[Stored data]
↓↓↓

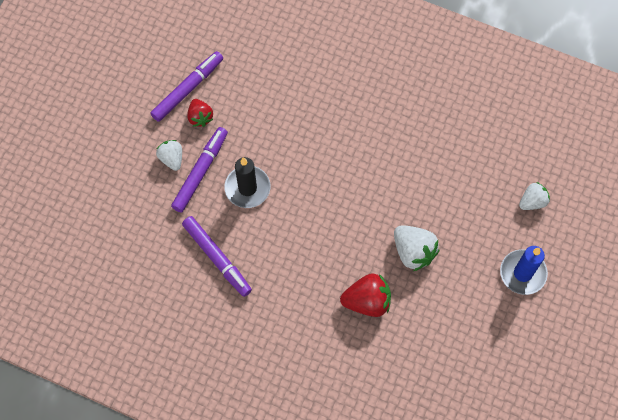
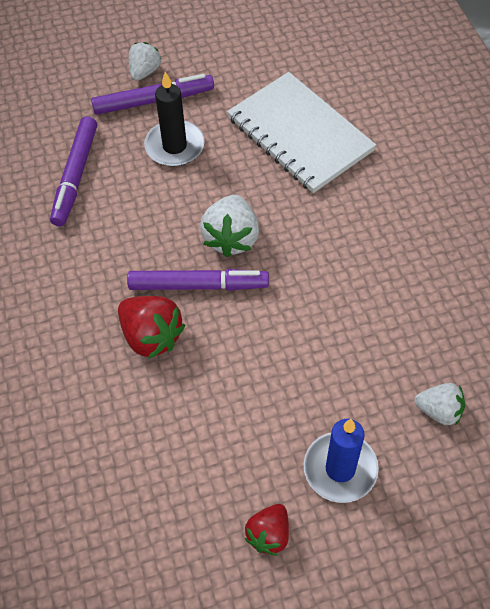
camera: 50 degrees right, 10 degrees down
(188, 89) = (227, 33): purple marker -> purple marker (198, 285)
(200, 117) = (209, 61): red strawberry -> red strawberry (269, 534)
(304, 117) = (299, 135): none -> white notebook
(413, 252) = (252, 337): white strawberry -> white strawberry (231, 238)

↑↑↑

- [DIRECTIONS FOR THIS TASK]: Repeat the records verbatim, excluding pictures.

- [EXPECTED ANSWER]:
camera: 50 degrees right, 10 degrees down
(188, 89) = (227, 33): purple marker -> purple marker (198, 285)
(200, 117) = (209, 61): red strawberry -> red strawberry (269, 534)
(304, 117) = (299, 135): none -> white notebook
(413, 252) = (252, 337): white strawberry -> white strawberry (231, 238)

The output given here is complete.